## Challenge:
Convert every line of the listing below into a JSON list of strings, one string per line, skipping blank lines. Leave the pictures out of your answer.

[Start of Data rows]

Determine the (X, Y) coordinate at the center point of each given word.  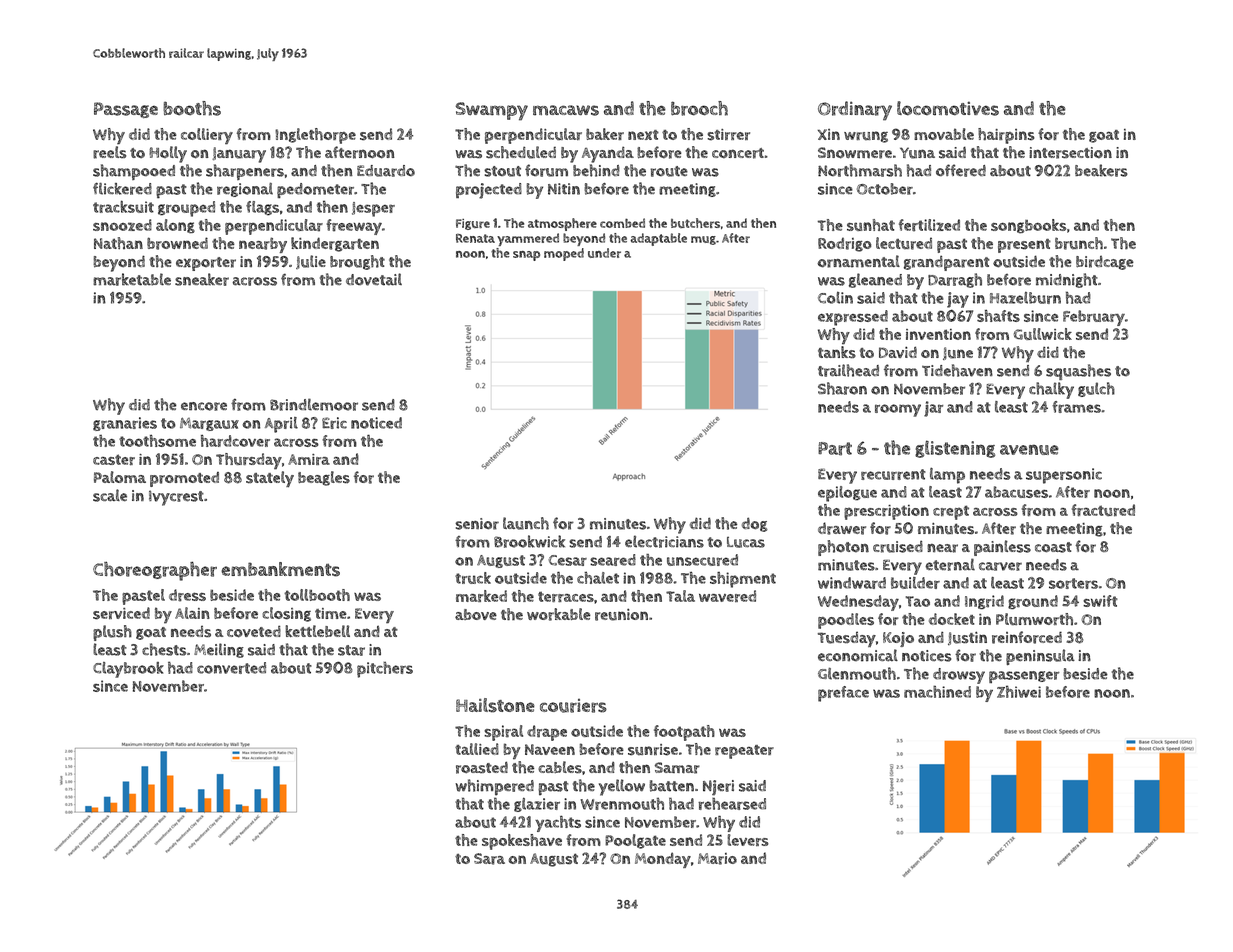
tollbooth (317, 595)
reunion (621, 614)
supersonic (1064, 476)
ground (1033, 602)
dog (755, 524)
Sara (489, 859)
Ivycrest (176, 498)
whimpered (494, 787)
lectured (904, 243)
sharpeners (245, 172)
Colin (835, 297)
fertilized (929, 225)
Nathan (118, 243)
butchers (695, 223)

[End of Data rows]

## Response to the task:
[
  "Determine the (X, Y) coordinate at the center point of each given word.  ",
  "tollbooth (317, 595)",
  "reunion (621, 614)",
  "supersonic (1064, 476)",
  "ground (1033, 602)",
  "dog (755, 524)",
  "Sara (489, 859)",
  "Ivycrest (176, 498)",
  "whimpered (494, 787)",
  "lectured (904, 243)",
  "sharpeners (245, 172)",
  "Colin (835, 297)",
  "fertilized (929, 225)",
  "Nathan (118, 243)",
  "butchers (695, 223)"
]